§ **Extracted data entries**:
▼▼▼
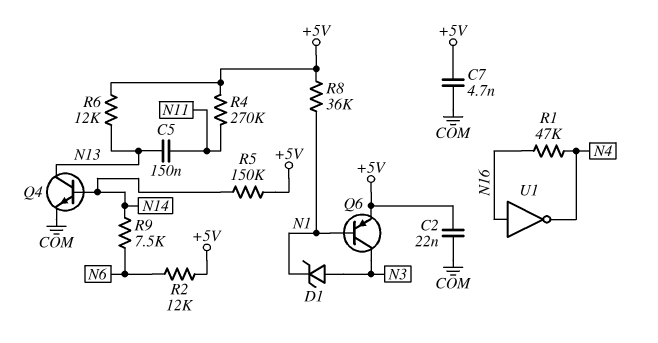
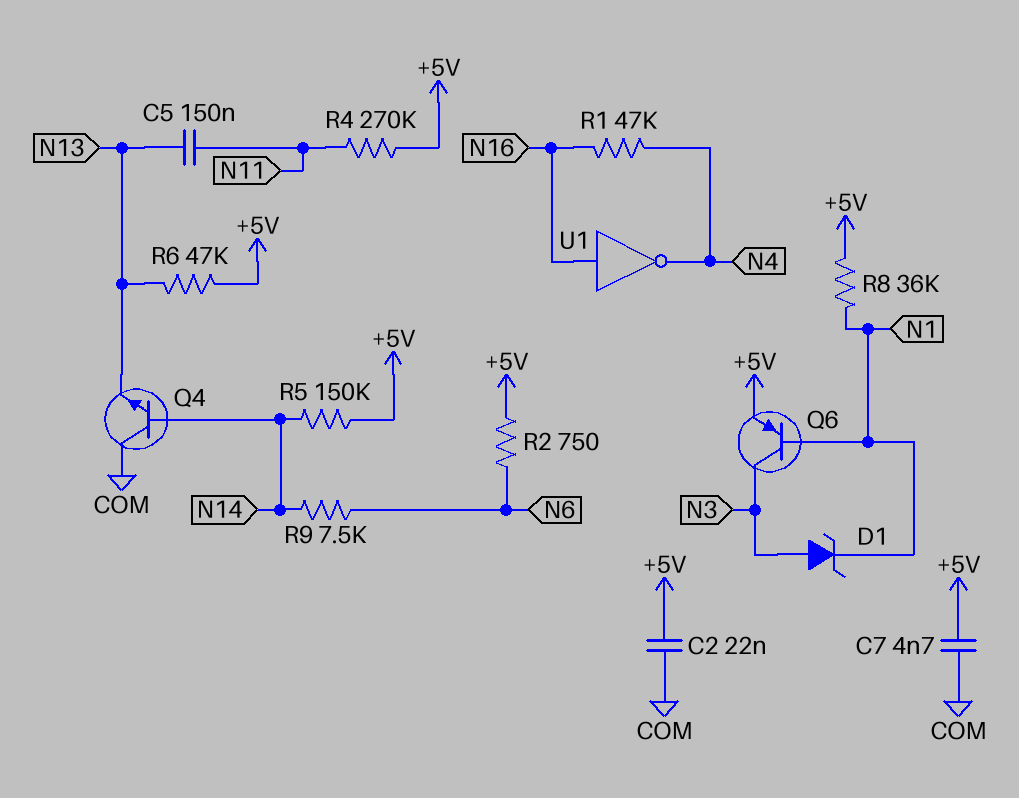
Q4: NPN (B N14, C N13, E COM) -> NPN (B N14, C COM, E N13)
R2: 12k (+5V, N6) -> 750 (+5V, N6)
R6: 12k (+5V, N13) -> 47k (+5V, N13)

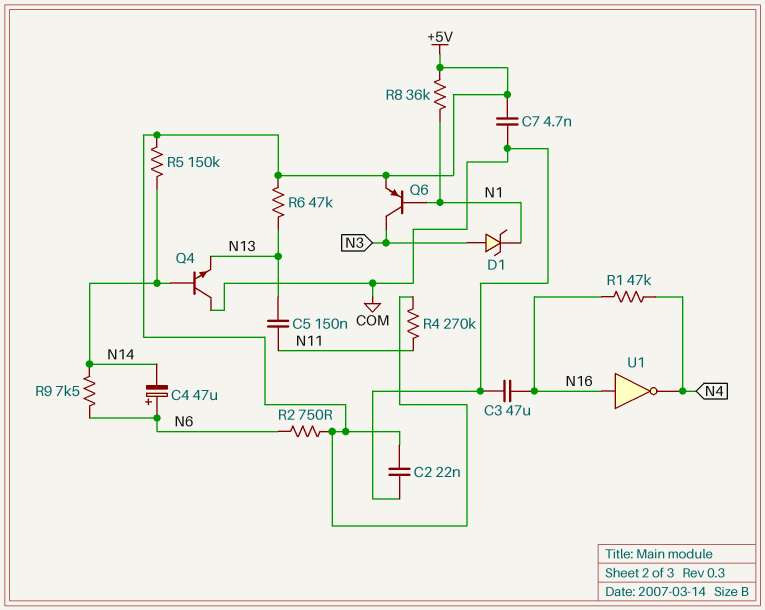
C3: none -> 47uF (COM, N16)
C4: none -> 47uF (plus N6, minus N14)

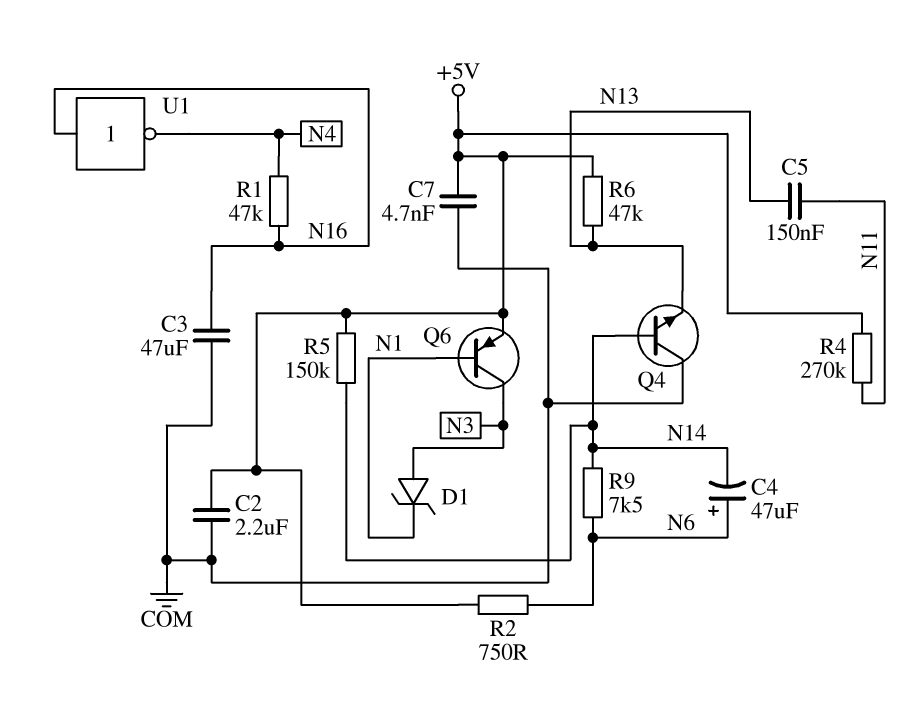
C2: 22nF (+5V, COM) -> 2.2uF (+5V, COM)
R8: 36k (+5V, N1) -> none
▲▲▲
§ **Problem details**: Make an exact copy of the records above, one that has none of the pictures.

§ **Exercise answer**:
Q4: NPN (B N14, C N13, E COM) -> NPN (B N14, C COM, E N13)
R2: 12k (+5V, N6) -> 750 (+5V, N6)
R6: 12k (+5V, N13) -> 47k (+5V, N13)

C3: none -> 47uF (COM, N16)
C4: none -> 47uF (plus N6, minus N14)

C2: 22nF (+5V, COM) -> 2.2uF (+5V, COM)
R8: 36k (+5V, N1) -> none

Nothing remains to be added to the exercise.